[Collected data entries]
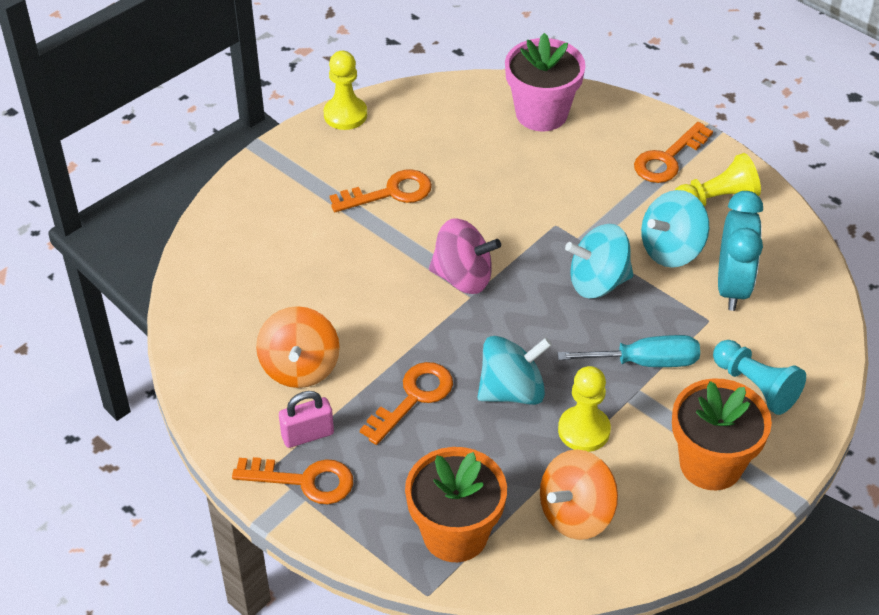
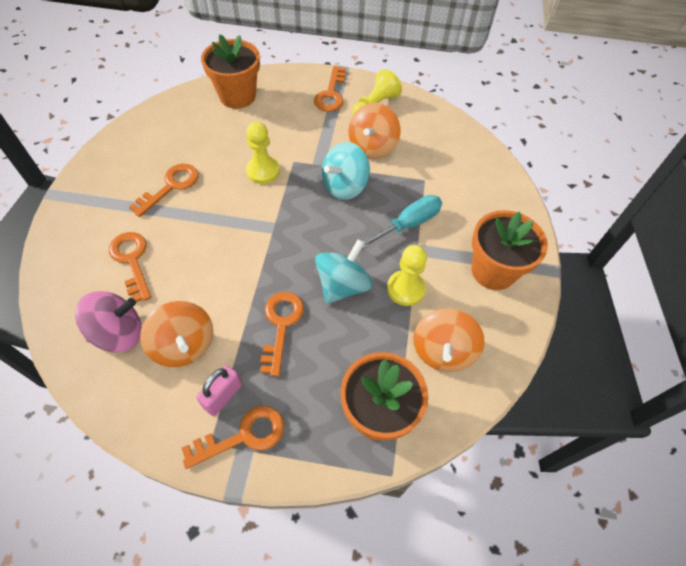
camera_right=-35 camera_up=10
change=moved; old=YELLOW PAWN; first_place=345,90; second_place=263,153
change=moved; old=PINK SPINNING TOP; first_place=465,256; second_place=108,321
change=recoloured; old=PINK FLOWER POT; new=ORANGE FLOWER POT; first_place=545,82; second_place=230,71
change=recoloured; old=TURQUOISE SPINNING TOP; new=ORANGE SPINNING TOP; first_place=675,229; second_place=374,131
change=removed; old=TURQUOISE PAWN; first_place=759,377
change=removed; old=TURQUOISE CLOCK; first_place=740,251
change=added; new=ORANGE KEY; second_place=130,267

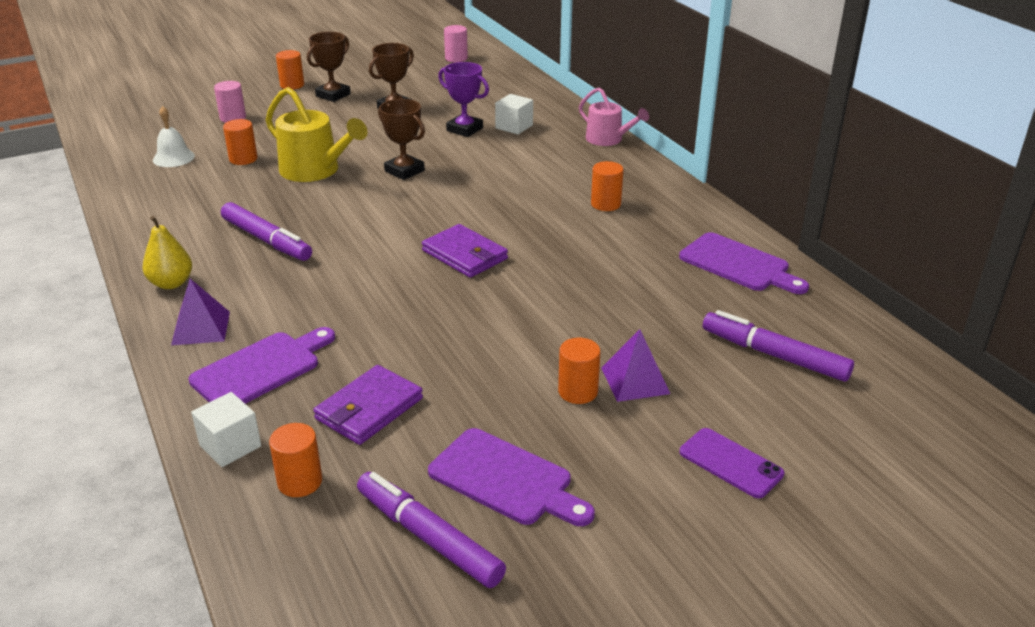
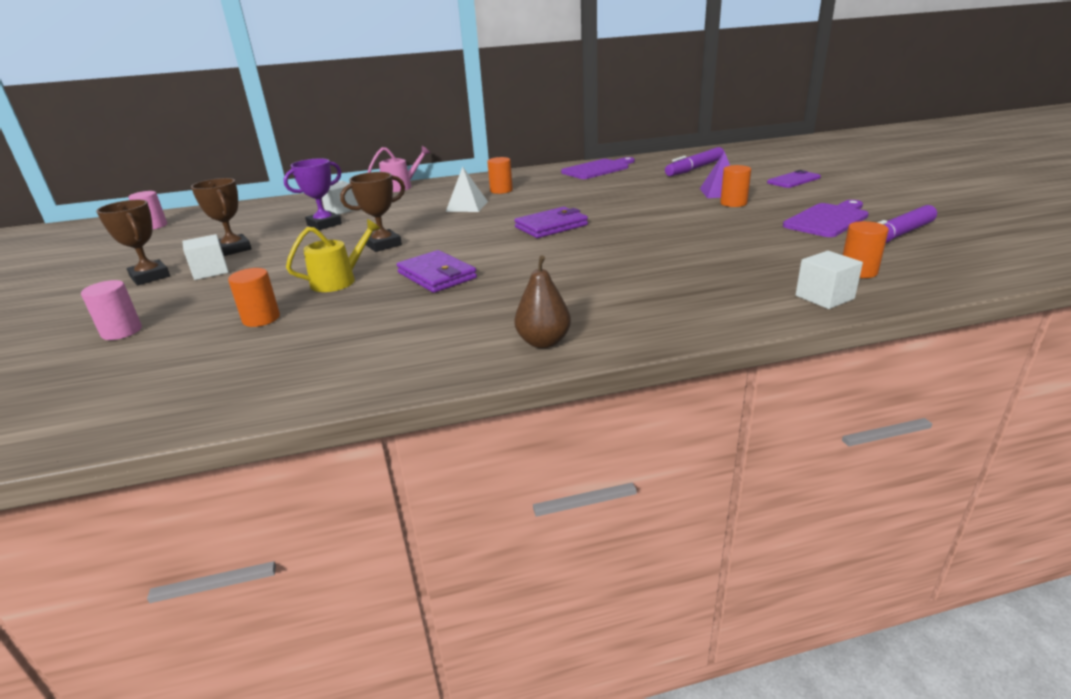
camera_right=-75 camera_up=-5
change=recoloured; old=YELLOW PEAR; new=BROWN PEAR; first_place=167,252; second_place=542,301
change=removed; old=WHITE BELL; first_place=174,136
change=removed; old=PURPLE PYRAMID; first_place=200,312
change=removed; old=PURPLE CUTTING BOARD; first_place=261,365
change=removed; old=PURPLE MARKER; first_place=266,231
change=resized; old=YELLOW WATERING CAN; first_place=317,134; second_place=333,255; factor=0.66
change=removed; old=ORANGE CYLINDER; first_place=290,70
change=moved; old=PURPLE WALLET; first_place=368,405; second_place=437,271
change=added; new=WHITE CUBE; second_place=205,257
change=added; new=WHITE PYRAMID; second_place=467,189

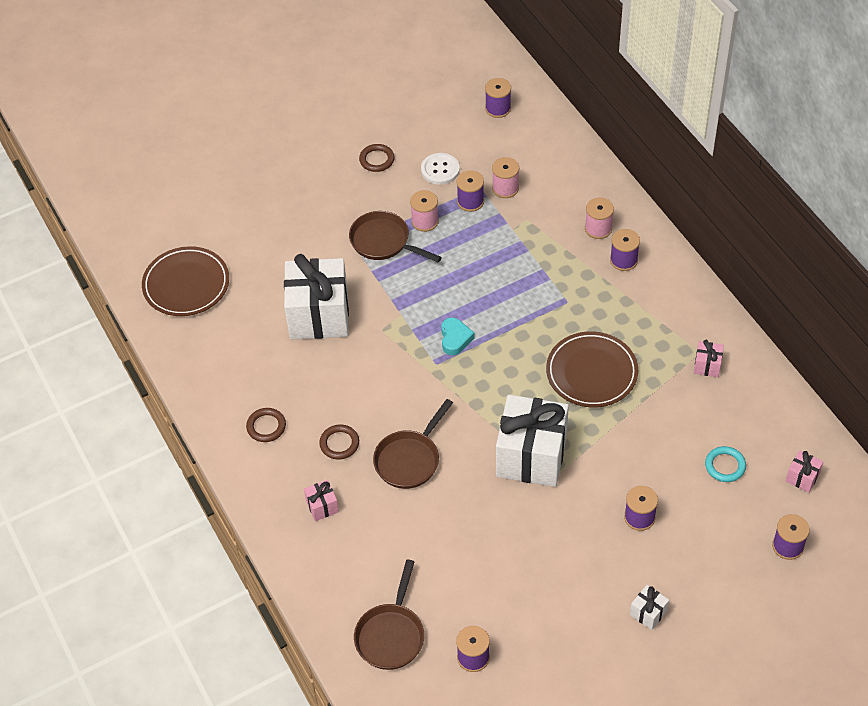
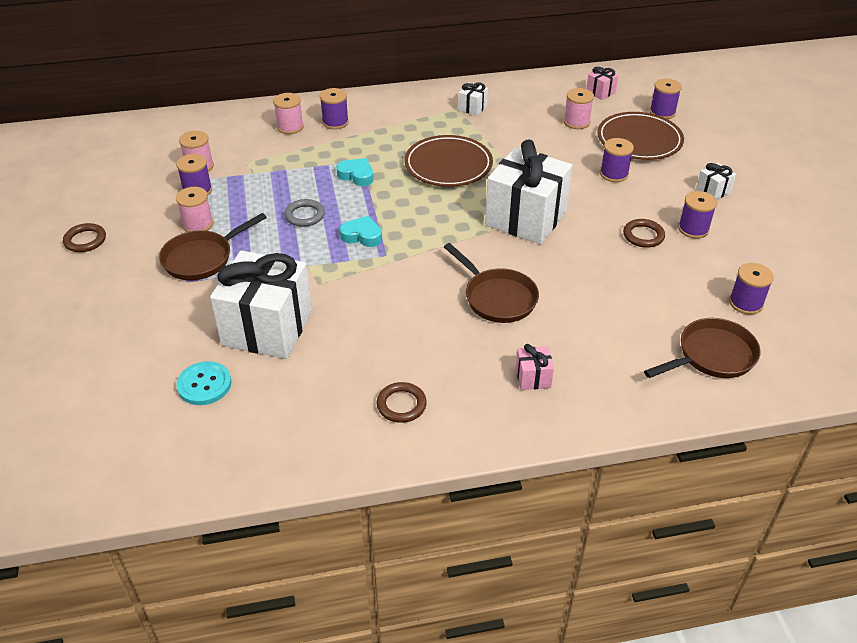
camera_right=-75 camera_up=-10
change=moved; old=BROWN PLATE; first_place=185,281; second_place=640,136
change=moved; old=BROWN RING; first_place=339,442; second_place=644,233
change=turned; old=BROWN PAN; first_place=389,614; second_place=702,348; degrees=-60
change=removed; old=WHITE BUTTON; first_place=440,169
change=moved; old=PURPLE SPOOL; first_place=498,98; second_place=697,215
change=recoloured; old=PINK GIFT; new=WHITE GIFT; first_place=709,358; second_place=473,99
change=replaced; old=TURQUOISE RING; new=PINK SPOOL; first_place=725,464; second_place=579,108
change=added; new=TURQUOISE BUTTON; second_place=203,383
change=added; new=GREY RING; second_place=304,213
change=added; new=TURQUOISE HEART; second_place=354,172

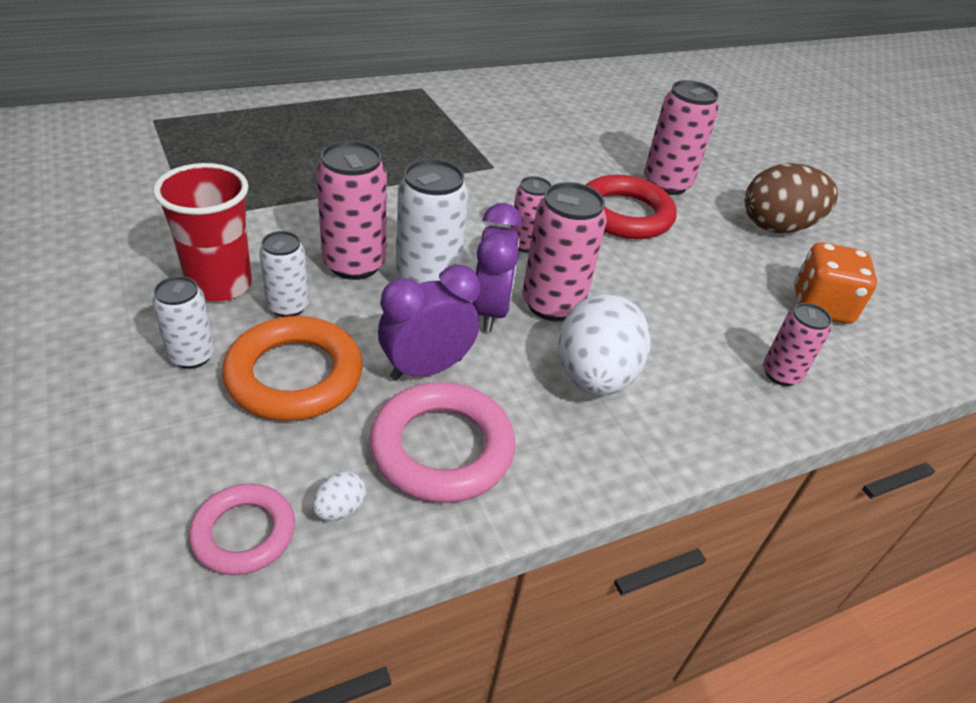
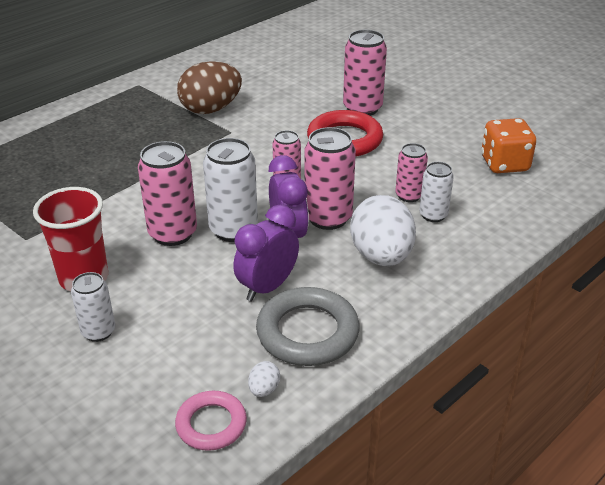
camera_right=-15 camera_up=-5
change=removed; old=ORANGE RING; first_place=292,368
change=moved; old=WHITE CAN; first_place=284,274; second_place=436,192
change=recoloured; old=PINK RING; new=GREY RING; first_place=442,442; second_place=308,326
change=moved; old=BROWN EGG; first_place=791,198; second_place=209,87
change=moved; old=PINK CAN; first_place=797,344; second_place=411,172

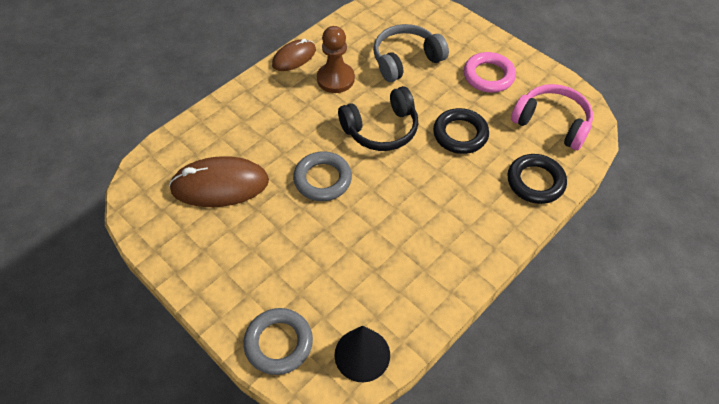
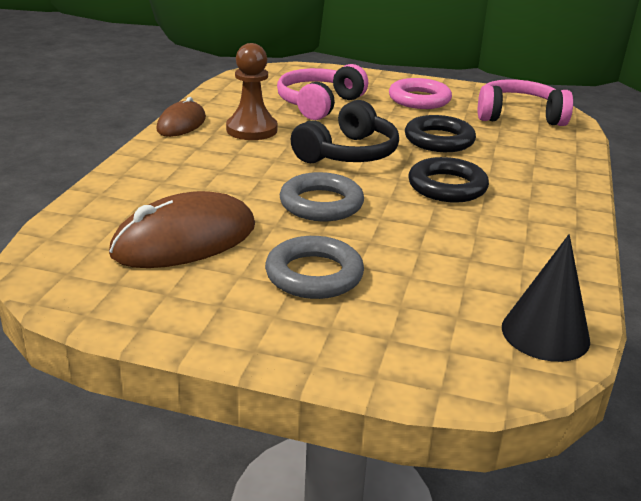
camera_right=-30 camera_up=-25
change=moved; old=GREY RING; first_place=278,341; second_place=314,267
change=recoloured; old=GREY HEADPHONES; new=PINK HEADPHONES; first_place=411,53; second_place=322,92
change=moved; old=BLACK RING; first_place=537,179; second_place=448,180

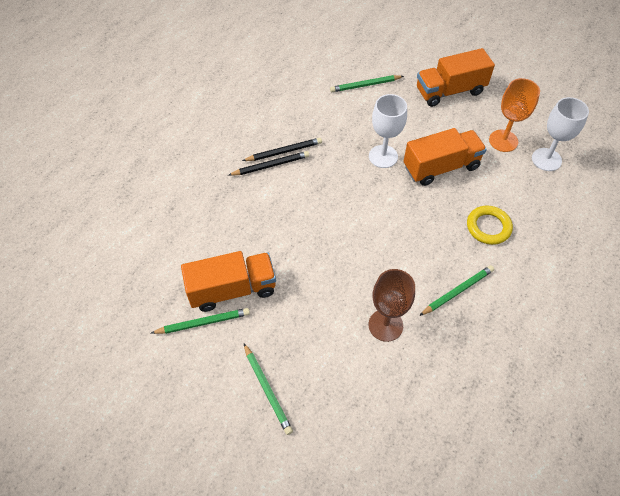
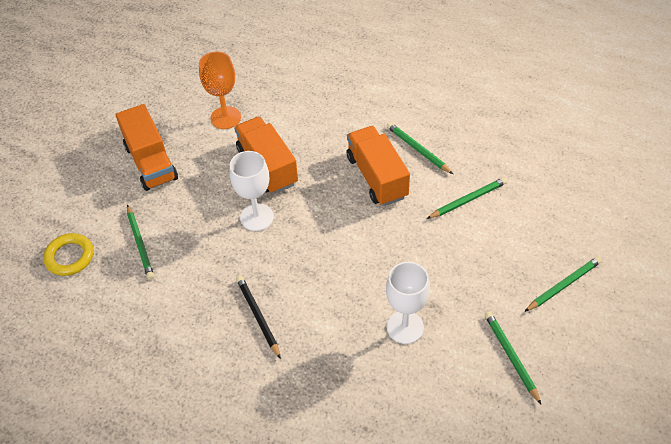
camera_right=-95 camera_up=-5
change=moved; old=ORANGE TRUCK; first_place=228,281; second_place=378,166
change=removed; old=BLACK PENCIL; first_place=269,163
change=replaced; old=BROWN GOBLET; new=GREEN PENCIL; first_place=392,305; second_place=466,198
change=moved; old=YELLOW RING; first_place=490,225; second_place=68,254
change=moved; old=WHITE GOBLET; first_place=560,134; second_place=408,303

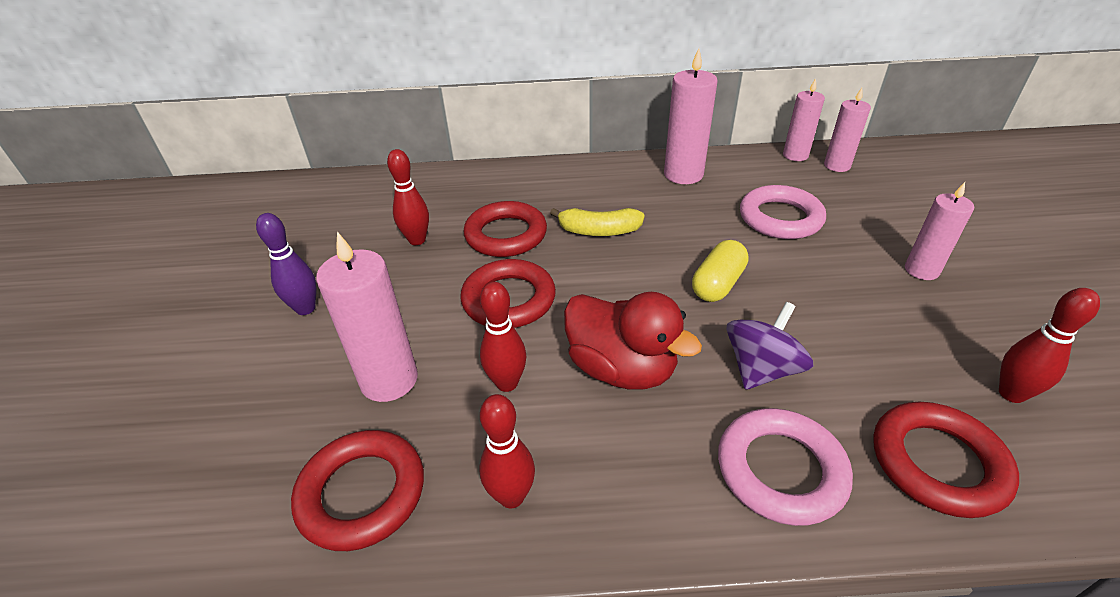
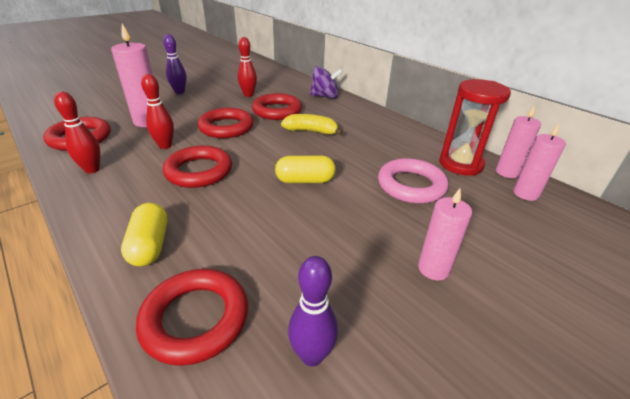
camera_right=50 camera_up=-5
change=turned; old=YELLOW BANANA; first_place=597,222; second_place=312,124; degrees=135
change=replaced; old=RED DUCK; new=RED RING; first_place=633,341; second_place=197,166
change=removed; old=PINK CANDLE; first_place=691,116
change=replaced; old=PINK RING; new=YELLOW CAPSULE; first_place=785,467; second_place=144,234
change=moved; old=PURPLE SPINNING TOP; first_place=769,346; second_place=326,82
change=recoloured; old=RED BOWLING PIN; new=PURPLE BOWLING PIN; first_place=1049,345; second_place=313,311
change=added; new=RED HOURGLASS; second_place=475,127

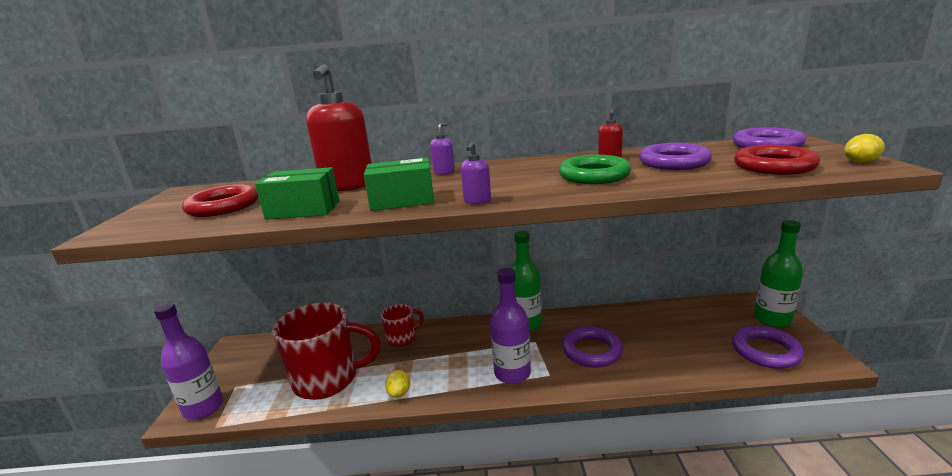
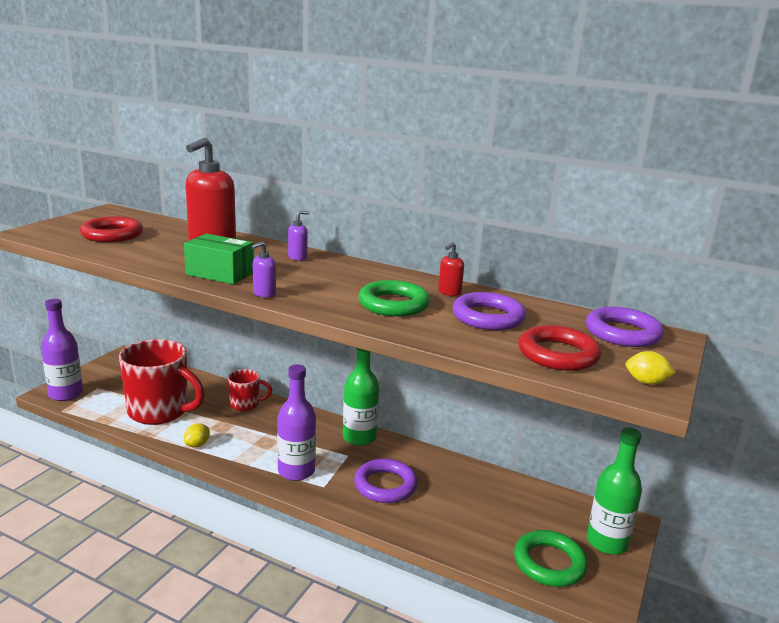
camera_right=25 camera_up=0
change=removed; old=GREEN BOX; first_place=297,193
change=recoloured; old=PURPLE RING; new=GREEN RING; first_place=768,347; second_place=551,558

- [PROBLEM TO SOLVE]:
Of the entries listed above, reproduce only the lines starting at the line containing "change=moved; old=YELLOW PAWN;" and ending at the line containing "change=recoloured; old=PINK FLOWER". Include both, exactly as they stand.

- [ANSWER SPACE]:
change=moved; old=YELLOW PAWN; first_place=345,90; second_place=263,153
change=moved; old=PINK SPINNING TOP; first_place=465,256; second_place=108,321
change=recoloured; old=PINK FLOWER POT; new=ORANGE FLOWER POT; first_place=545,82; second_place=230,71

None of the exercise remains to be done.